• Record extracts:

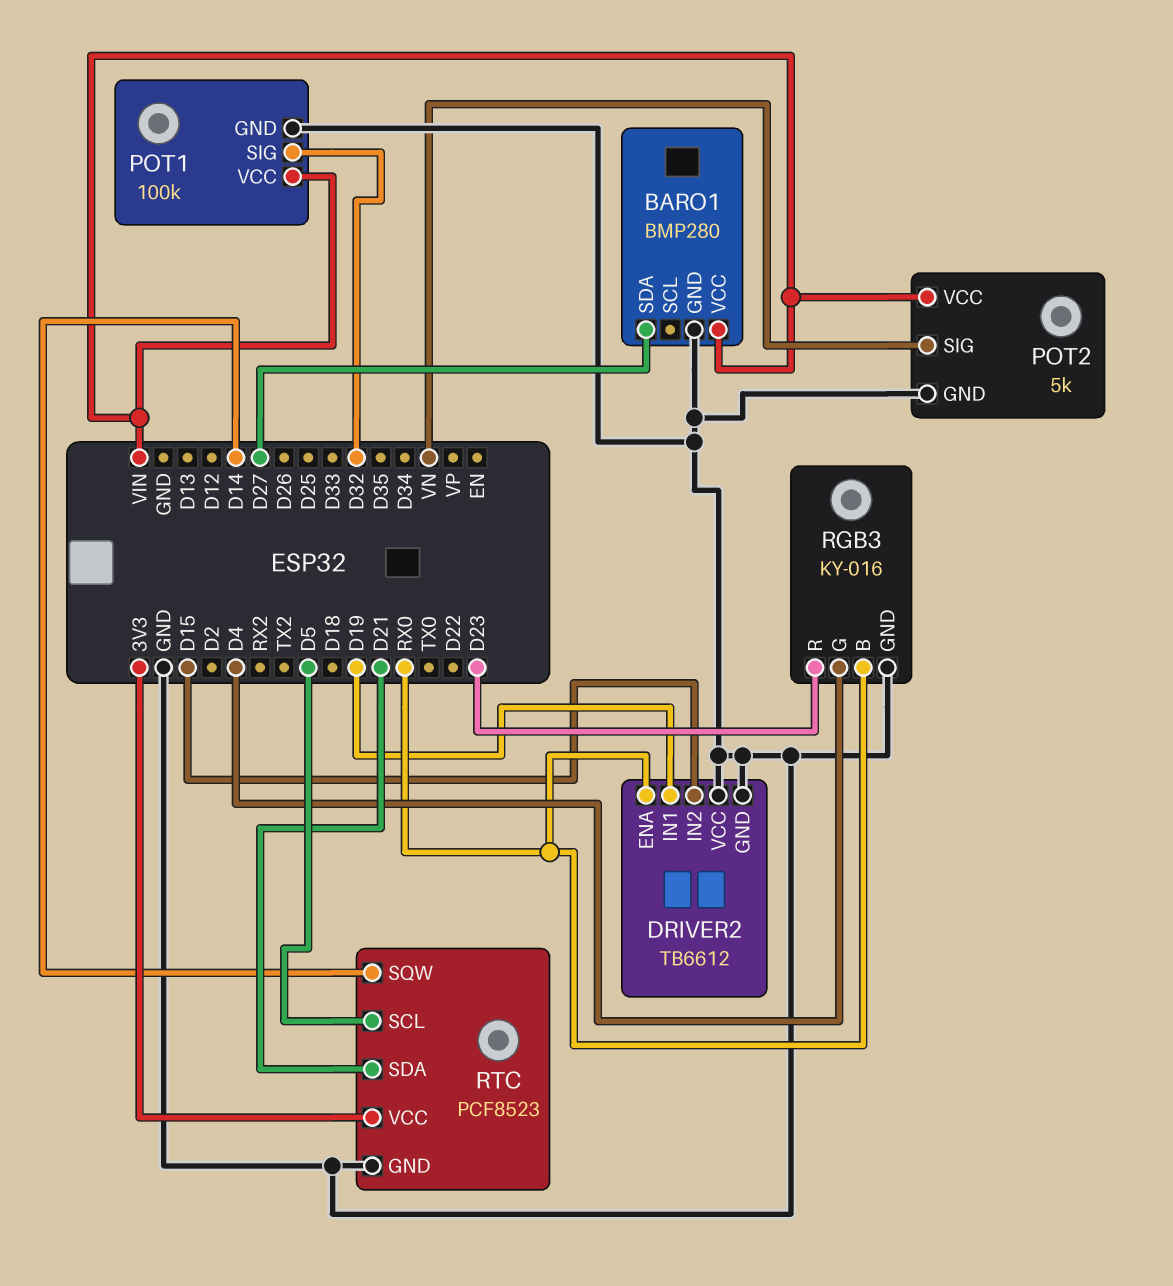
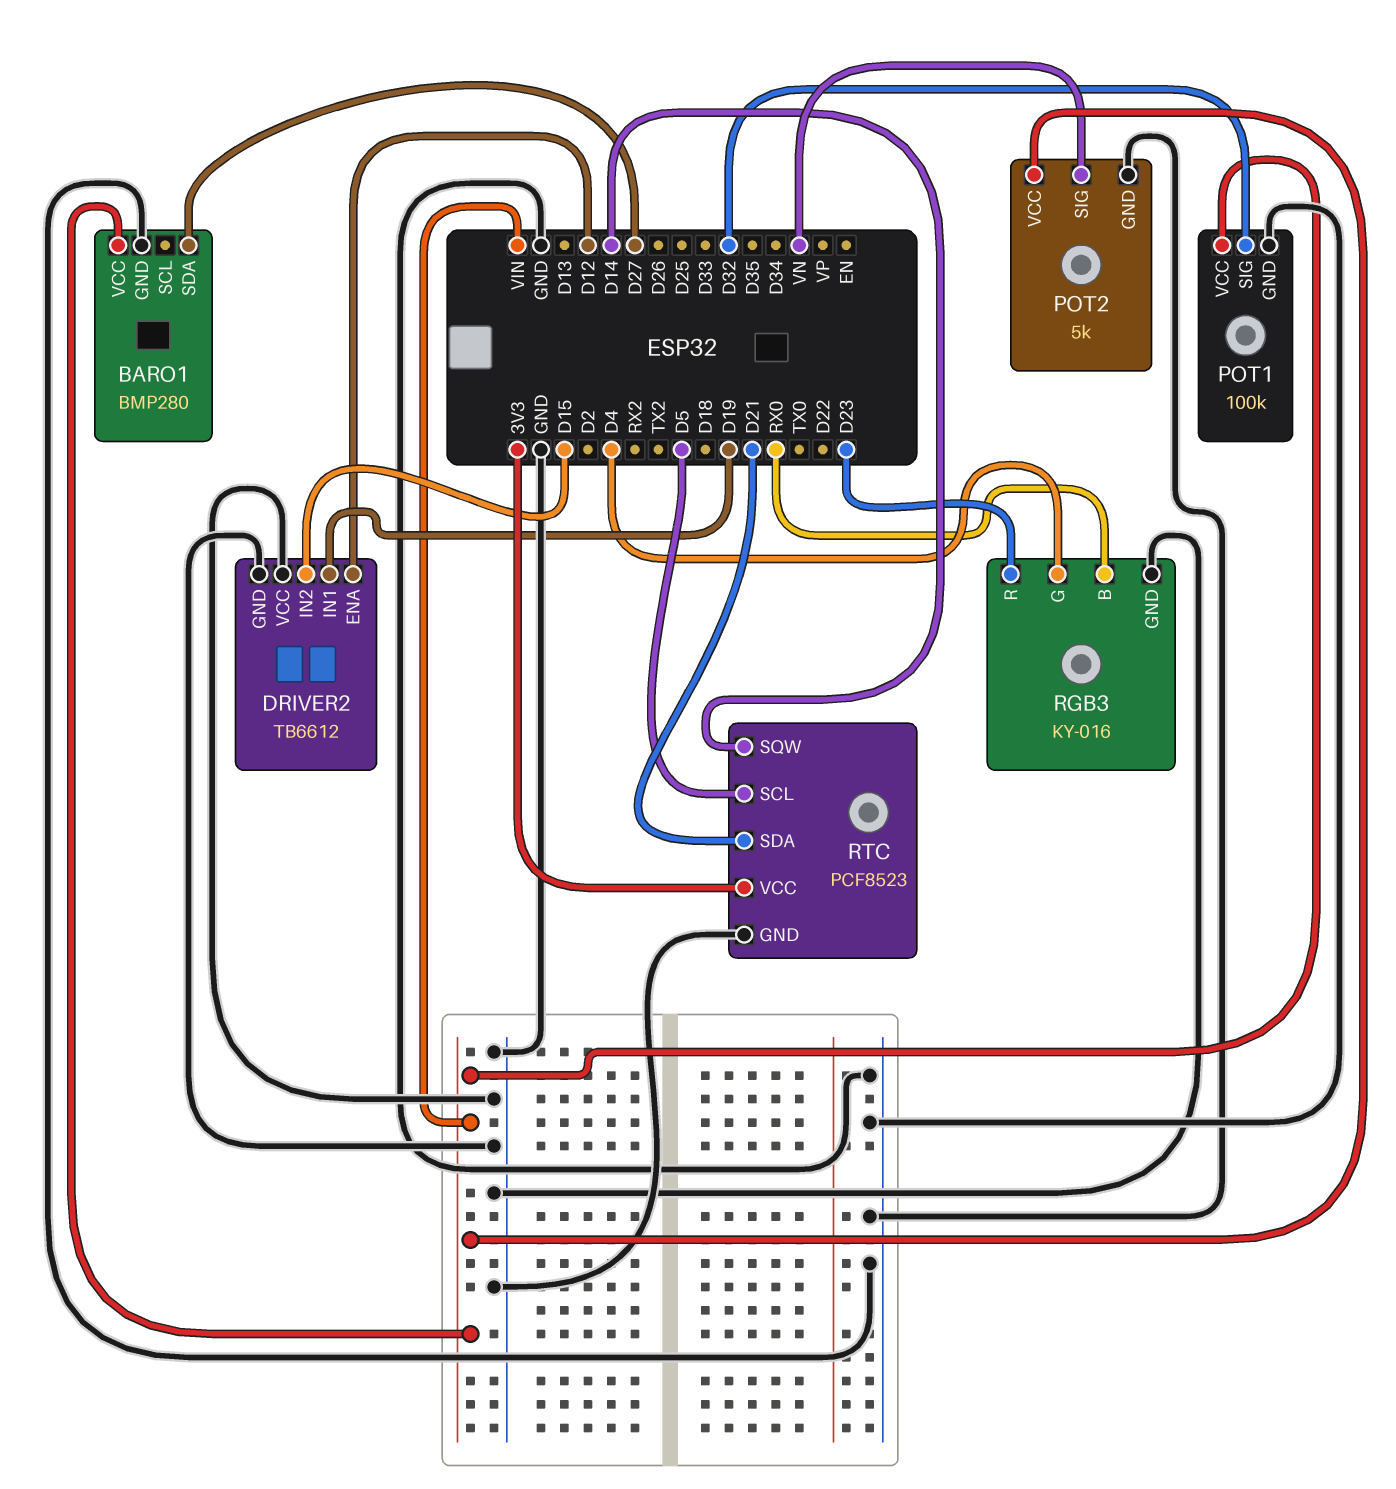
DRIVER2 pin ENA: RX0 -> D12

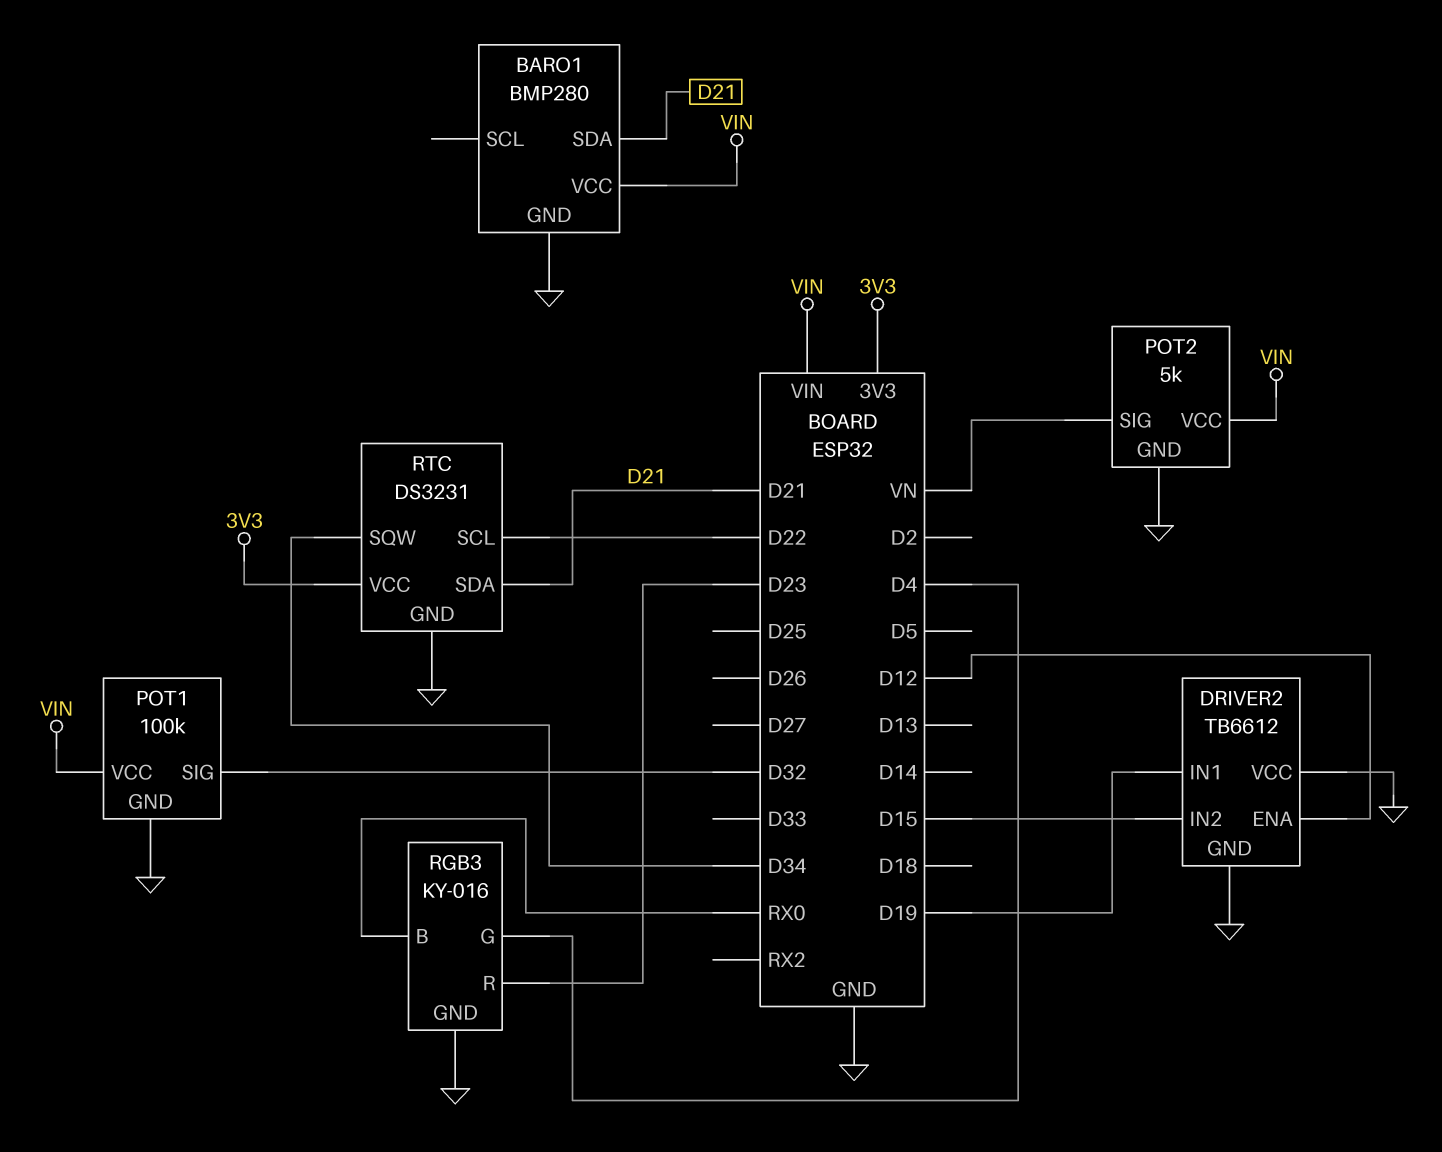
BARO1 pin SDA: D27 -> D21
RTC: PCF8523 -> DS3231
RTC pin SCL: D5 -> D22
RTC pin SQW: D14 -> D34

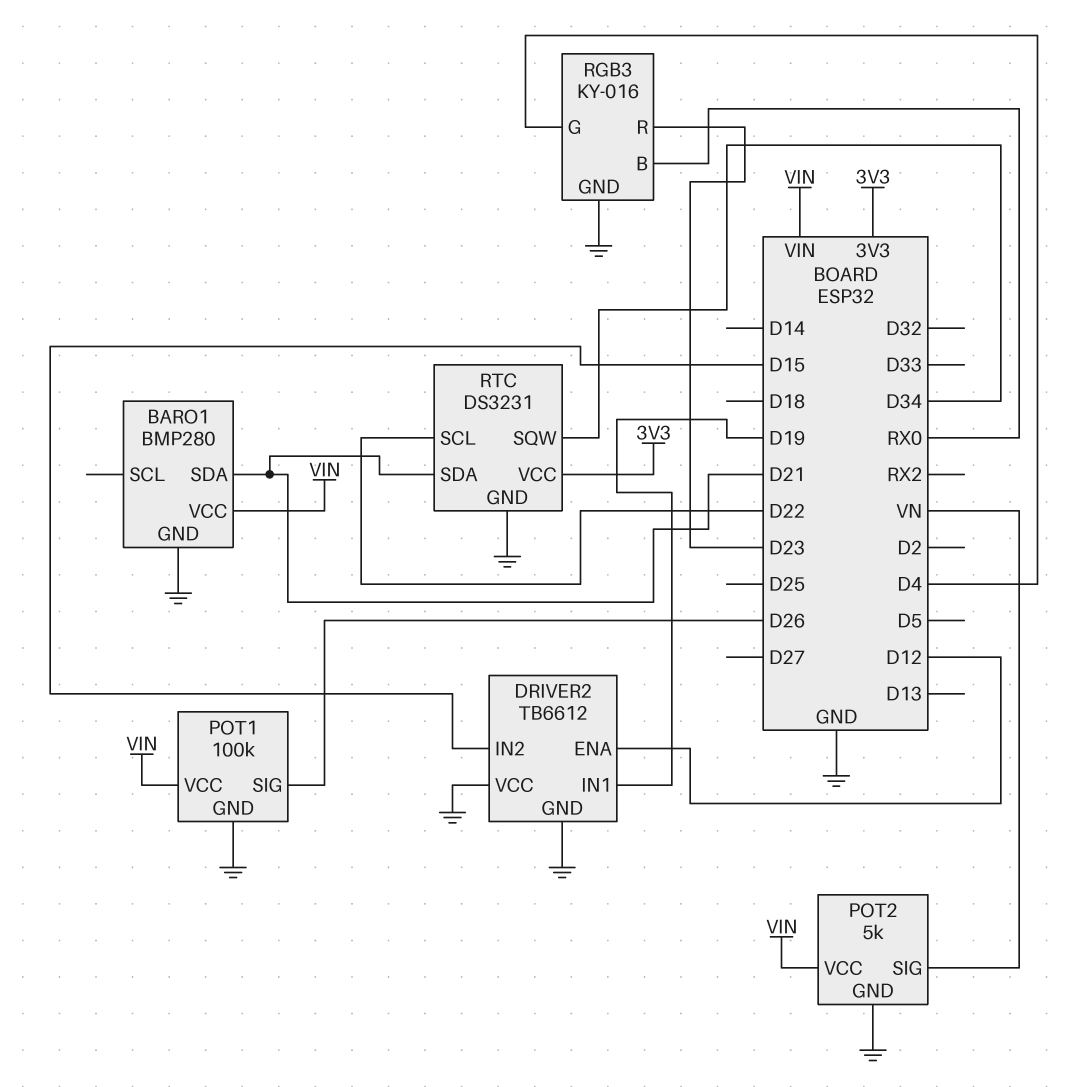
POT1 pin SIG: D32 -> D26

• Task to carry out: Exactly the lines from the one that contains "BARO1 pin SDA: D27 -> D21" through the last line of the records should be set down, and the pictures should be dropped.

• Completed exercise:
BARO1 pin SDA: D27 -> D21
RTC: PCF8523 -> DS3231
RTC pin SCL: D5 -> D22
RTC pin SQW: D14 -> D34

POT1 pin SIG: D32 -> D26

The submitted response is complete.